### Your instructions
Make an exact copy of the lines below.
Data for this task Block Start
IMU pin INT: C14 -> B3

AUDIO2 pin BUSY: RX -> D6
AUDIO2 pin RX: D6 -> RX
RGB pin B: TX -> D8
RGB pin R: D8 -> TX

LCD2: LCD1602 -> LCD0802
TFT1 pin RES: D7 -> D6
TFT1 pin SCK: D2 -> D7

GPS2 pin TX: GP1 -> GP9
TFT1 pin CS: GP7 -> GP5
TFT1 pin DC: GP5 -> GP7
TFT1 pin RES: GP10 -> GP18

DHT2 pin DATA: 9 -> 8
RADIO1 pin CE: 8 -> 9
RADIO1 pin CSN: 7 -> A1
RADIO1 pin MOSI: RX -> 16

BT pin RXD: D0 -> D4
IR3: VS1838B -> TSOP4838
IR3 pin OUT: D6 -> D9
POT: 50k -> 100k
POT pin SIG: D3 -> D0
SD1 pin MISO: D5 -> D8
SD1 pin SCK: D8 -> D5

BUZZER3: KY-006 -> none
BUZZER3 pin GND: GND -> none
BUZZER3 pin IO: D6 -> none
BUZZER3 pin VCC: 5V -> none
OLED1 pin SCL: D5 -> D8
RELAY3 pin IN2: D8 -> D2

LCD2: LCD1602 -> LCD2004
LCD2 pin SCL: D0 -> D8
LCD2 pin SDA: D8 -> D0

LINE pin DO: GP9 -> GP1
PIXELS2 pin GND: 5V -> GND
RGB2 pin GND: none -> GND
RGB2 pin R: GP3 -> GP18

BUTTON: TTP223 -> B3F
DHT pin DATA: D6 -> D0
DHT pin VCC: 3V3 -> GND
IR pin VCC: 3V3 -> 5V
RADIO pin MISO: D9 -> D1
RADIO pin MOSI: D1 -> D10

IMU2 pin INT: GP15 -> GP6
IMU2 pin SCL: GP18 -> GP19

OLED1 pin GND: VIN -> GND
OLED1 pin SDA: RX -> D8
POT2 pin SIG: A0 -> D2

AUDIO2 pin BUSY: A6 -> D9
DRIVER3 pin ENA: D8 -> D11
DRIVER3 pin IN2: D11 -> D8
Data for this task Block End
### Output for this task
IMU pin INT: C14 -> B3

AUDIO2 pin BUSY: RX -> D6
AUDIO2 pin RX: D6 -> RX
RGB pin B: TX -> D8
RGB pin R: D8 -> TX

LCD2: LCD1602 -> LCD0802
TFT1 pin RES: D7 -> D6
TFT1 pin SCK: D2 -> D7

GPS2 pin TX: GP1 -> GP9
TFT1 pin CS: GP7 -> GP5
TFT1 pin DC: GP5 -> GP7
TFT1 pin RES: GP10 -> GP18

DHT2 pin DATA: 9 -> 8
RADIO1 pin CE: 8 -> 9
RADIO1 pin CSN: 7 -> A1
RADIO1 pin MOSI: RX -> 16

BT pin RXD: D0 -> D4
IR3: VS1838B -> TSOP4838
IR3 pin OUT: D6 -> D9
POT: 50k -> 100k
POT pin SIG: D3 -> D0
SD1 pin MISO: D5 -> D8
SD1 pin SCK: D8 -> D5

BUZZER3: KY-006 -> none
BUZZER3 pin GND: GND -> none
BUZZER3 pin IO: D6 -> none
BUZZER3 pin VCC: 5V -> none
OLED1 pin SCL: D5 -> D8
RELAY3 pin IN2: D8 -> D2

LCD2: LCD1602 -> LCD2004
LCD2 pin SCL: D0 -> D8
LCD2 pin SDA: D8 -> D0

LINE pin DO: GP9 -> GP1
PIXELS2 pin GND: 5V -> GND
RGB2 pin GND: none -> GND
RGB2 pin R: GP3 -> GP18

BUTTON: TTP223 -> B3F
DHT pin DATA: D6 -> D0
DHT pin VCC: 3V3 -> GND
IR pin VCC: 3V3 -> 5V
RADIO pin MISO: D9 -> D1
RADIO pin MOSI: D1 -> D10

IMU2 pin INT: GP15 -> GP6
IMU2 pin SCL: GP18 -> GP19

OLED1 pin GND: VIN -> GND
OLED1 pin SDA: RX -> D8
POT2 pin SIG: A0 -> D2

AUDIO2 pin BUSY: A6 -> D9
DRIVER3 pin ENA: D8 -> D11
DRIVER3 pin IN2: D11 -> D8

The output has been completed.